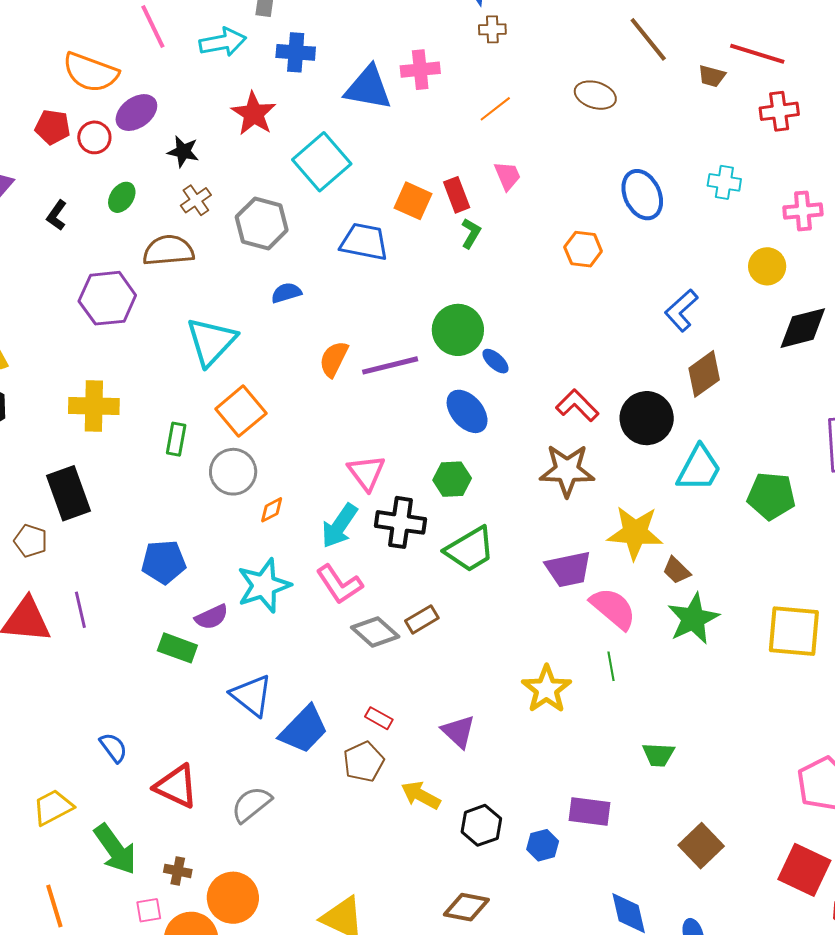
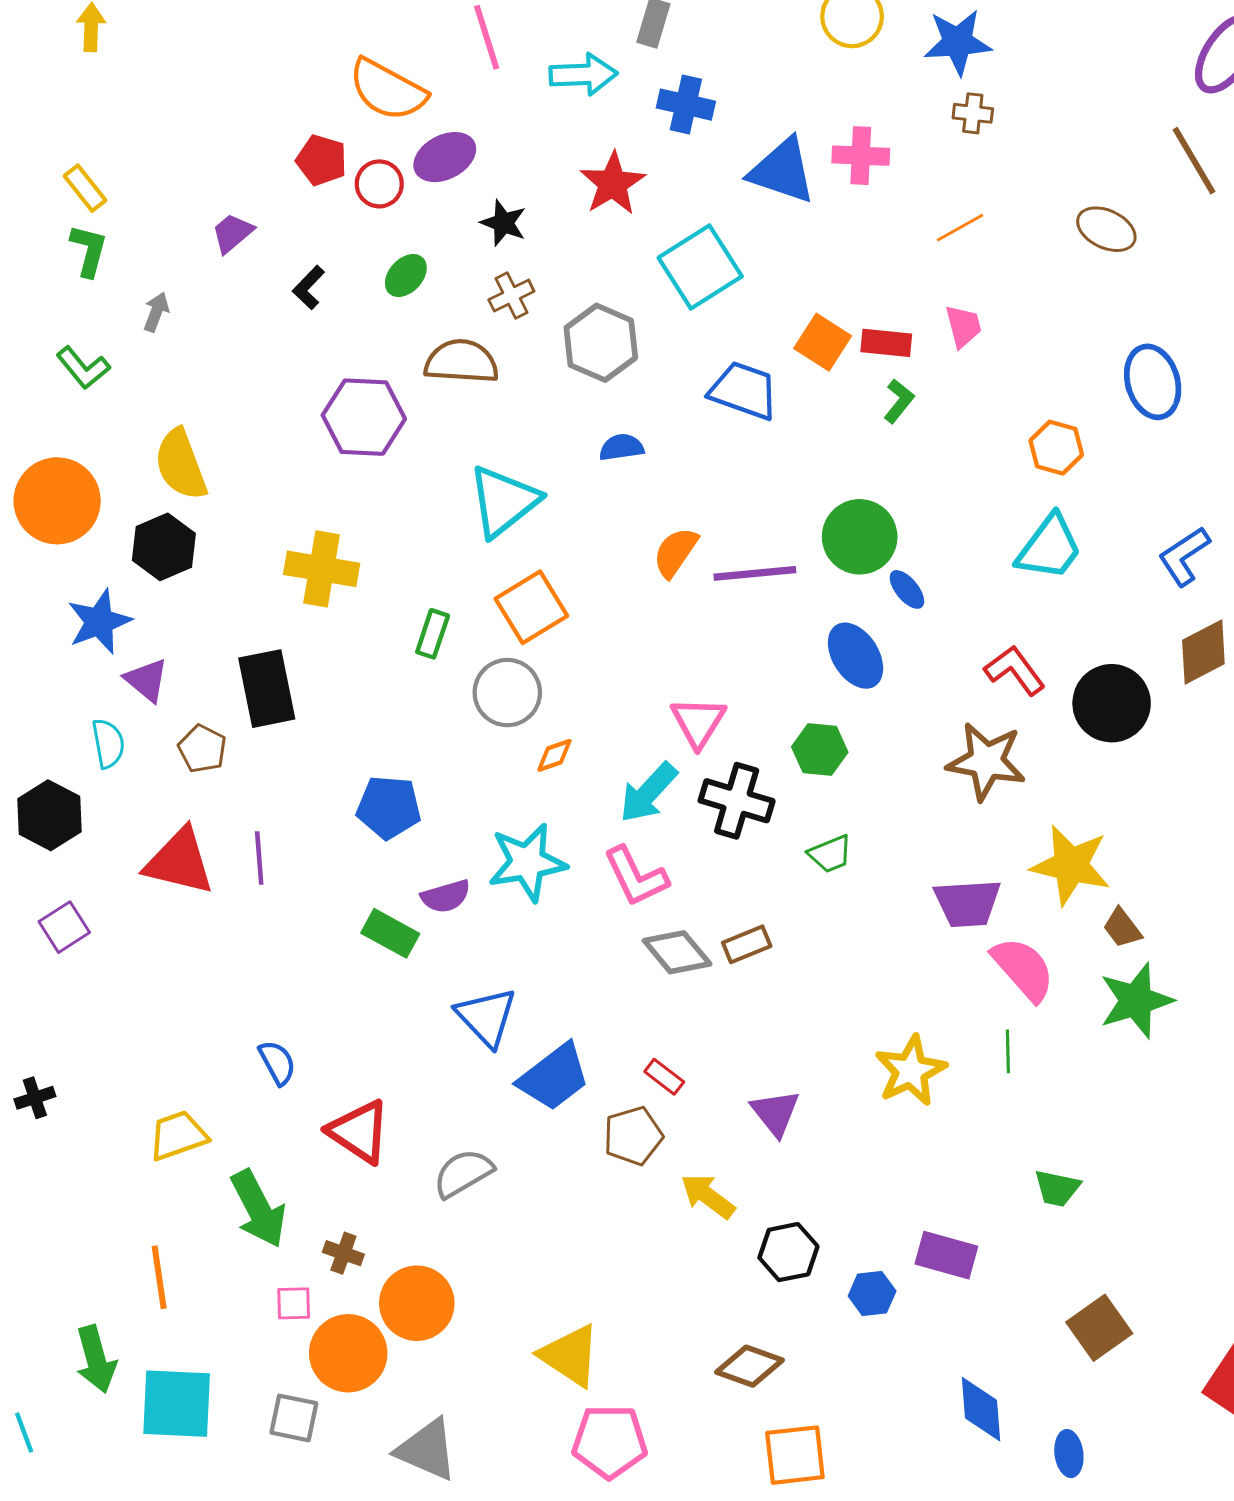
red rectangle: (457, 195) -> (886, 343), turned -72
cyan trapezoid: (699, 468) -> (1049, 547), moved
green trapezoid: (470, 549) -> (830, 854), size x0.6

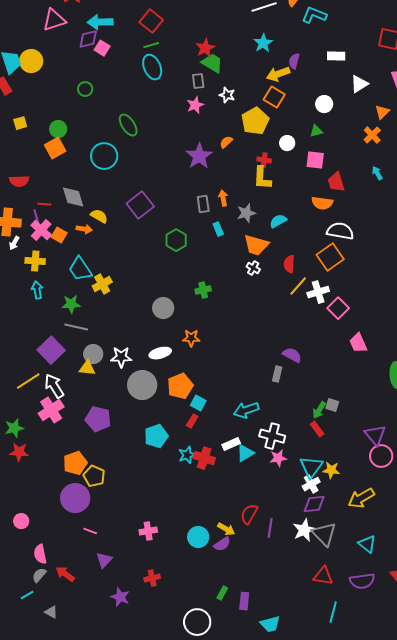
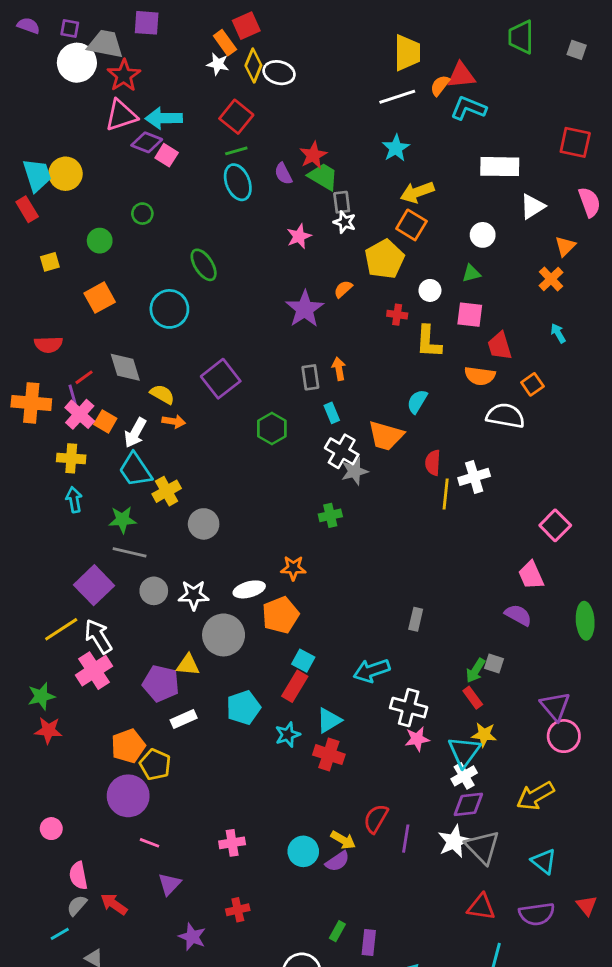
pink triangle: (54, 20) -> (121, 115), moved
purple diamond: (88, 39) -> (147, 142), turned 35
white rectangle: (336, 56) -> (500, 167), size x1.5
purple semicircle: (294, 61) -> (283, 174), moved, turned -42
gray rectangle: (198, 81) -> (342, 202), moved
green circle: (58, 129) -> (100, 241), moved
yellow L-shape: (262, 178) -> (429, 342), moved
red line: (44, 204) -> (84, 377), turned -40
gray star: (246, 213) -> (355, 471), moved
cyan semicircle: (278, 221) -> (417, 401), turned -30
orange arrow: (84, 229) -> (174, 421), moved
white arrow: (14, 243) -> (135, 433), moved, size x1.5
orange square: (330, 257) -> (532, 384), moved, size x0.6
white cross: (253, 268) -> (342, 451), moved, size x1.6
yellow line: (298, 286) -> (446, 494), turned -35
green cross: (203, 290) -> (330, 515), moved
white cross: (318, 292) -> (474, 477), moved
gray circle: (163, 308) -> (204, 524), moved
pink square: (338, 308) -> (555, 525), moved
purple semicircle: (292, 355) -> (518, 615), moved
yellow triangle: (87, 368) -> (188, 665), moved
orange pentagon: (180, 386) -> (280, 615), moved
red rectangle: (192, 421) -> (295, 686), size x1.5
white rectangle: (231, 444) -> (184, 719), moved
cyan triangle: (245, 453) -> (329, 720), moved
red cross: (204, 458) -> (329, 755), moved
yellow star: (331, 470) -> (484, 735), moved

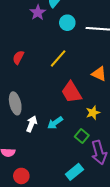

= = = =

What to produce:
Retype all the data exactly, please, without pictures.

Task response:
red rectangle: (457, 195) -> (886, 343), turned -72
cyan trapezoid: (699, 468) -> (1049, 547), moved
green trapezoid: (470, 549) -> (830, 854), size x0.6

pink triangle: (54, 20) -> (121, 115), moved
purple diamond: (88, 39) -> (147, 142), turned 35
white rectangle: (336, 56) -> (500, 167), size x1.5
purple semicircle: (294, 61) -> (283, 174), moved, turned -42
gray rectangle: (198, 81) -> (342, 202), moved
green circle: (58, 129) -> (100, 241), moved
yellow L-shape: (262, 178) -> (429, 342), moved
red line: (44, 204) -> (84, 377), turned -40
gray star: (246, 213) -> (355, 471), moved
cyan semicircle: (278, 221) -> (417, 401), turned -30
orange arrow: (84, 229) -> (174, 421), moved
white arrow: (14, 243) -> (135, 433), moved, size x1.5
orange square: (330, 257) -> (532, 384), moved, size x0.6
white cross: (253, 268) -> (342, 451), moved, size x1.6
yellow line: (298, 286) -> (446, 494), turned -35
green cross: (203, 290) -> (330, 515), moved
white cross: (318, 292) -> (474, 477), moved
gray circle: (163, 308) -> (204, 524), moved
pink square: (338, 308) -> (555, 525), moved
purple semicircle: (292, 355) -> (518, 615), moved
yellow triangle: (87, 368) -> (188, 665), moved
orange pentagon: (180, 386) -> (280, 615), moved
red rectangle: (192, 421) -> (295, 686), size x1.5
white rectangle: (231, 444) -> (184, 719), moved
cyan triangle: (245, 453) -> (329, 720), moved
red cross: (204, 458) -> (329, 755), moved
yellow star: (331, 470) -> (484, 735), moved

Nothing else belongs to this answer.